** Opening SUPPLIED RECORDS block **

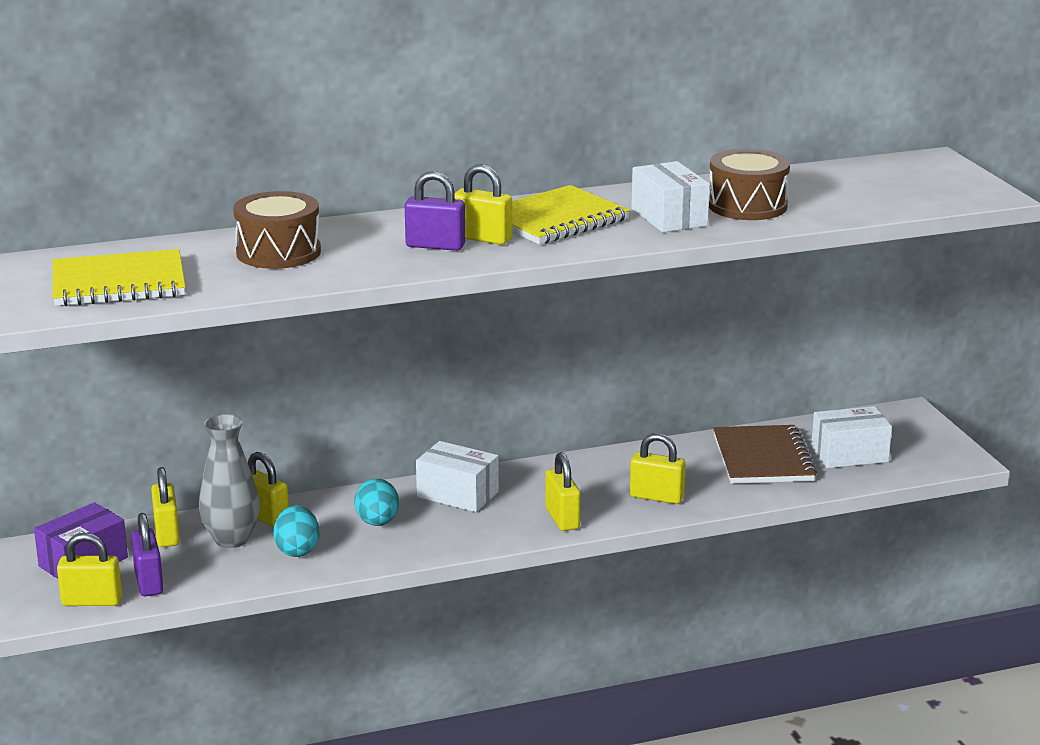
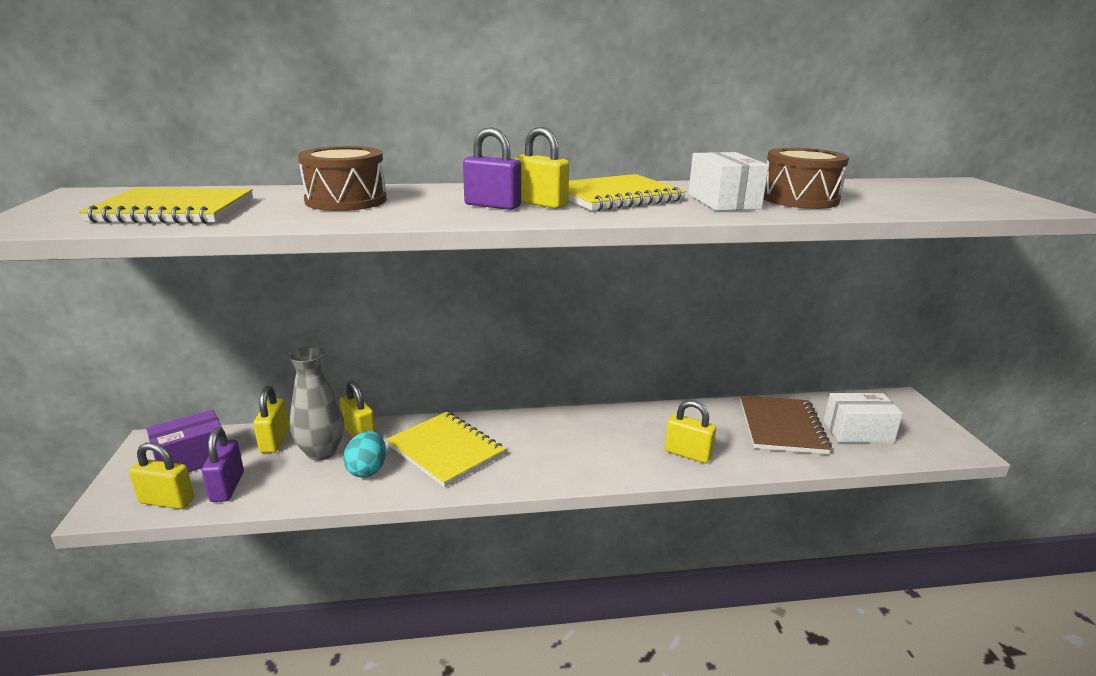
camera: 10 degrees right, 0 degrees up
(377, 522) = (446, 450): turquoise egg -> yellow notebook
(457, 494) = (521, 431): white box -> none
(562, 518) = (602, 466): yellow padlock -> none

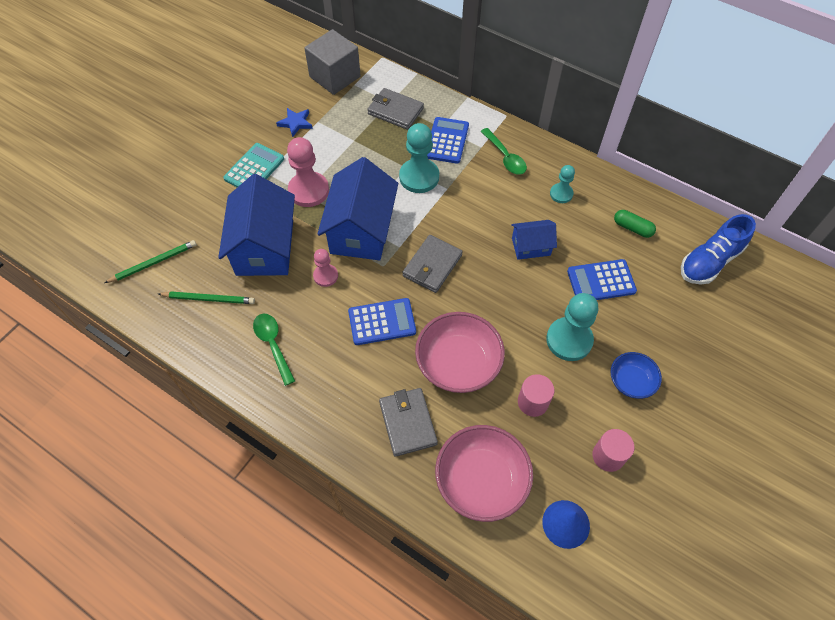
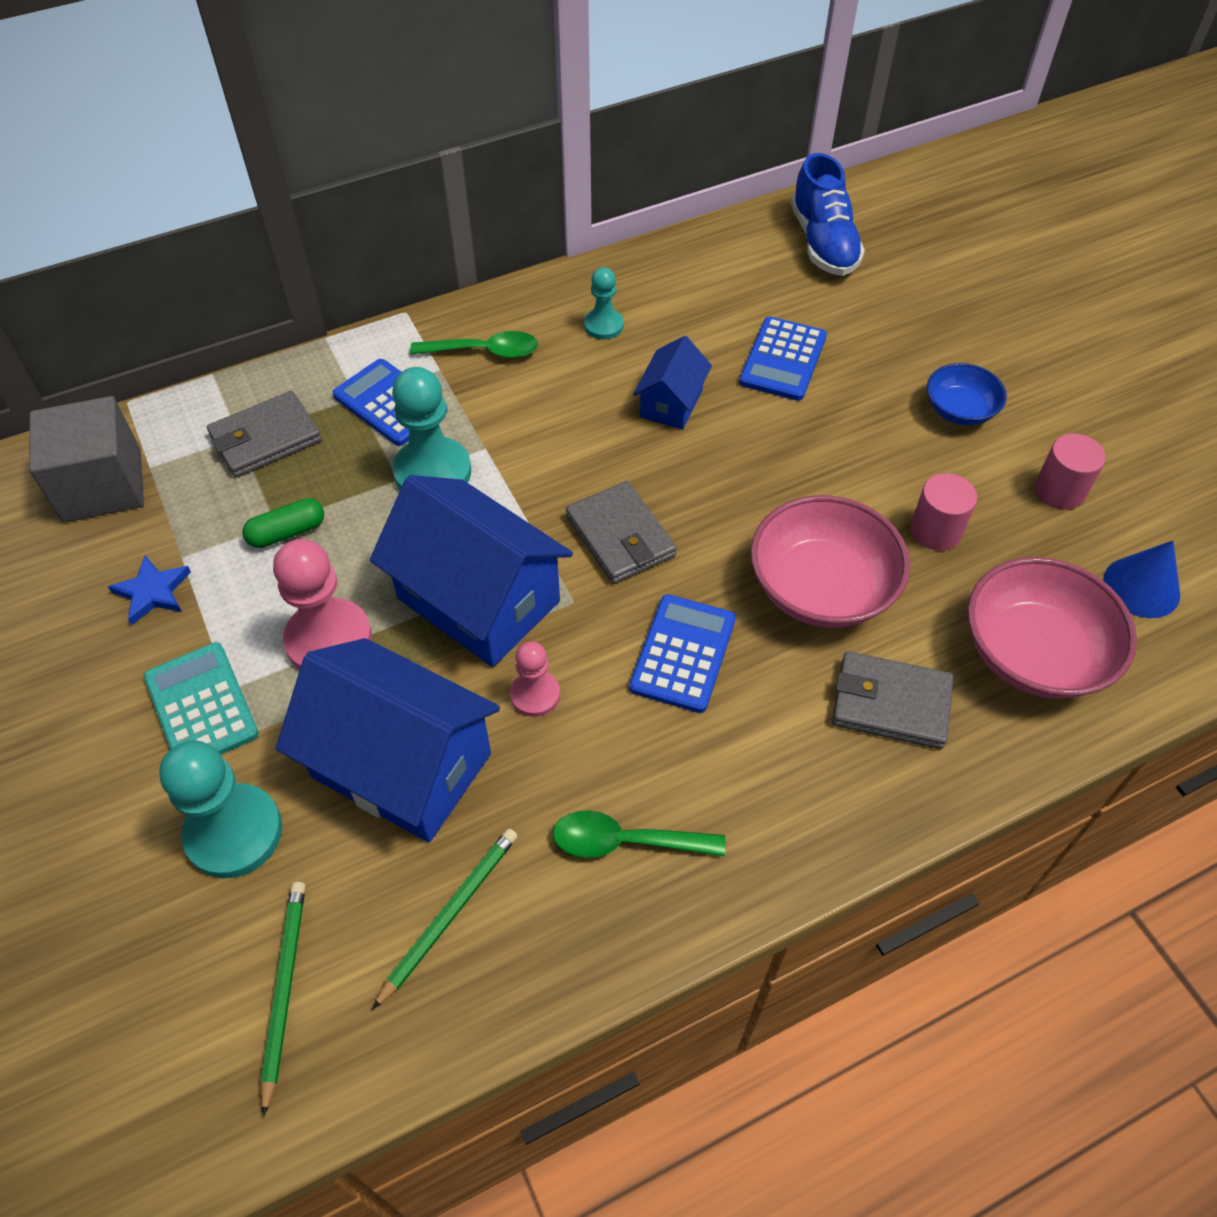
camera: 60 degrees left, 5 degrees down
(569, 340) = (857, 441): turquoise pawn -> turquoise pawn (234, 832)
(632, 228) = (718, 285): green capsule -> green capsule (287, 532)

** Closing SUPPLIED RECORDS block **
** Opening SUPPLIED RECORDS block **

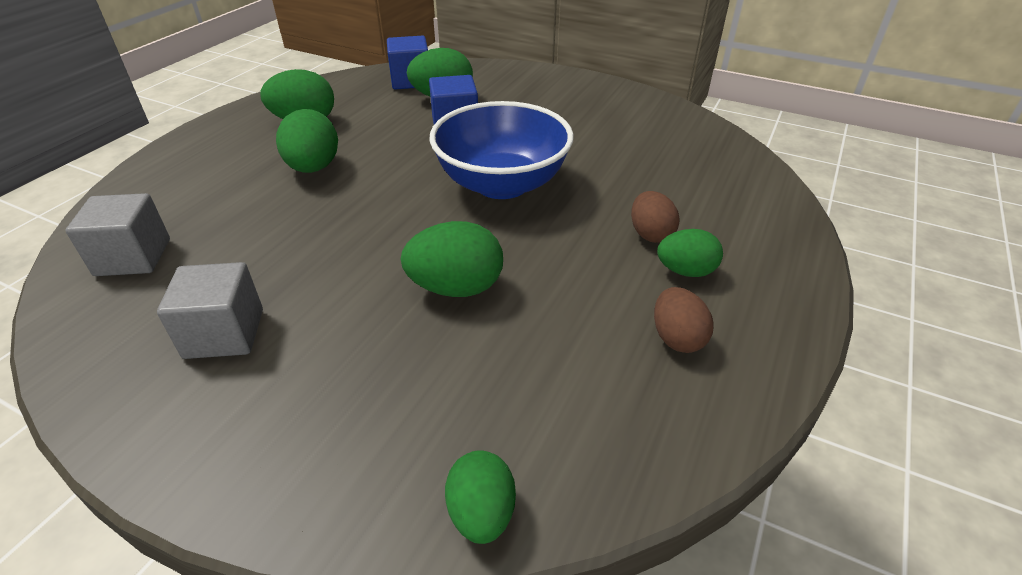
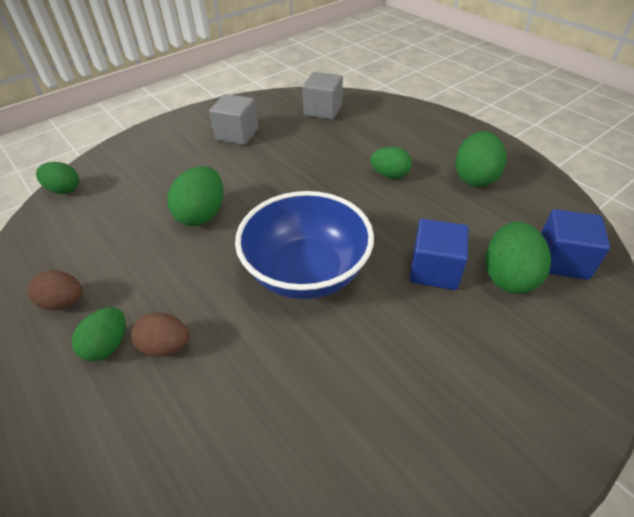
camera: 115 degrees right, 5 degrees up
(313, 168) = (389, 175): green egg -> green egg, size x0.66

** Closing SUPPLIED RECORDS block **
** Opening SUPPLIED RECORDS block **

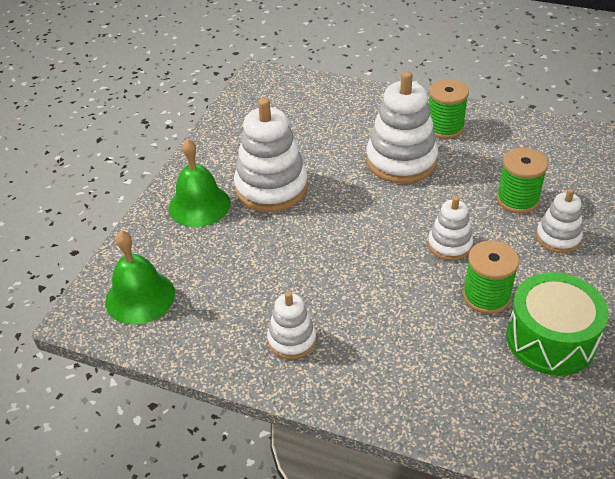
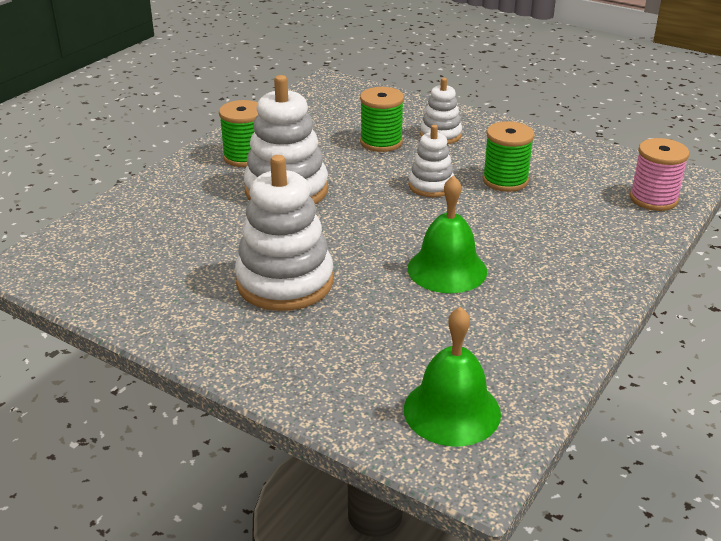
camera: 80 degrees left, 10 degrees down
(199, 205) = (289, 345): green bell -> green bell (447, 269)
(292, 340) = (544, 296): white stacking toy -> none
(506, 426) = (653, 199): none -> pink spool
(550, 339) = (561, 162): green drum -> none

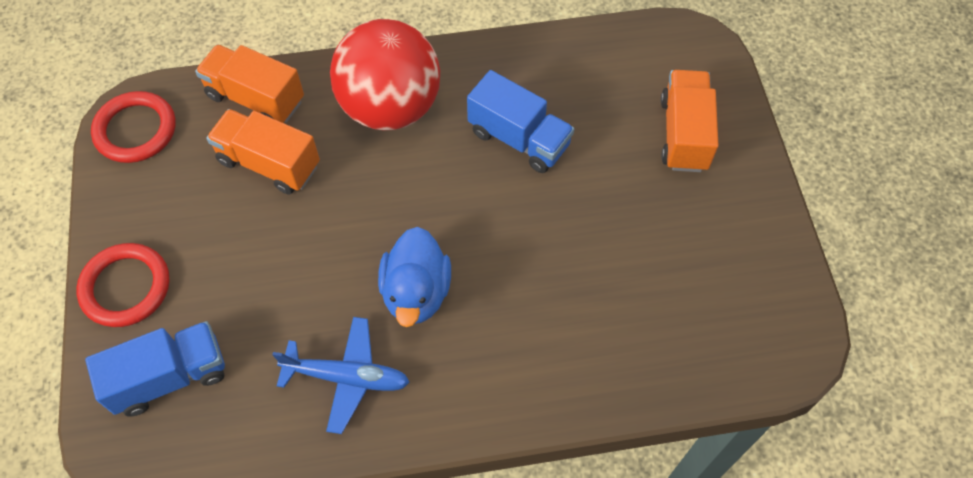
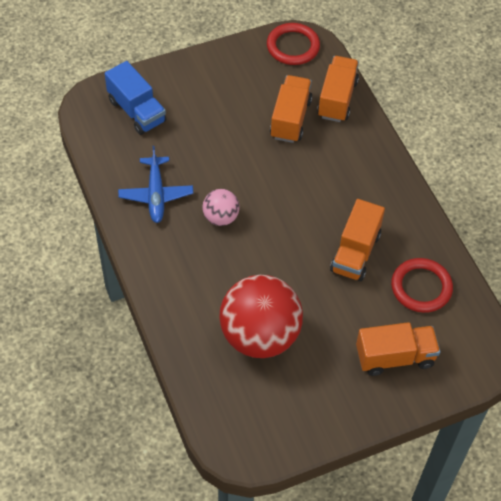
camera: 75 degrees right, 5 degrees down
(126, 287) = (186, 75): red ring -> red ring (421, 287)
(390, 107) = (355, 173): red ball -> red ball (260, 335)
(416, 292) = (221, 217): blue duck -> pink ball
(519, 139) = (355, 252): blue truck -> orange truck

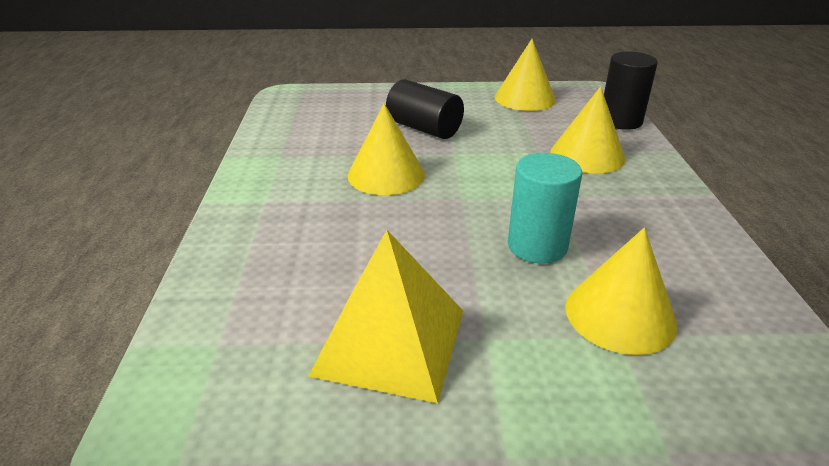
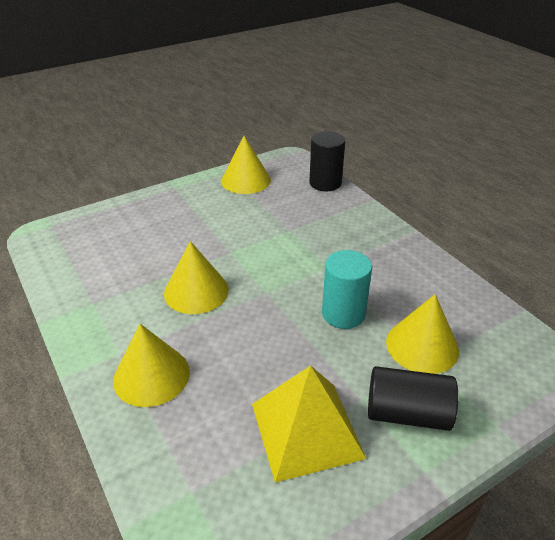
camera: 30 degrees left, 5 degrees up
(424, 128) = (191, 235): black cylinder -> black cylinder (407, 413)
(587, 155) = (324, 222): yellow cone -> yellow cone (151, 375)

** Closing SUPPLIED RECORDS block **

WHAT IS REQUIRED -> Copy only the lines above from the one containing "(457, 494) = (521, 431): white box -> none" through the one containing "(632, 228) = (718, 285): green", both included. Leave out the pictures.

WRITTEN RESPONSE ->
(457, 494) = (521, 431): white box -> none
(562, 518) = (602, 466): yellow padlock -> none

camera: 60 degrees left, 5 degrees down
(569, 340) = (857, 441): turquoise pawn -> turquoise pawn (234, 832)
(632, 228) = (718, 285): green capsule -> green capsule (287, 532)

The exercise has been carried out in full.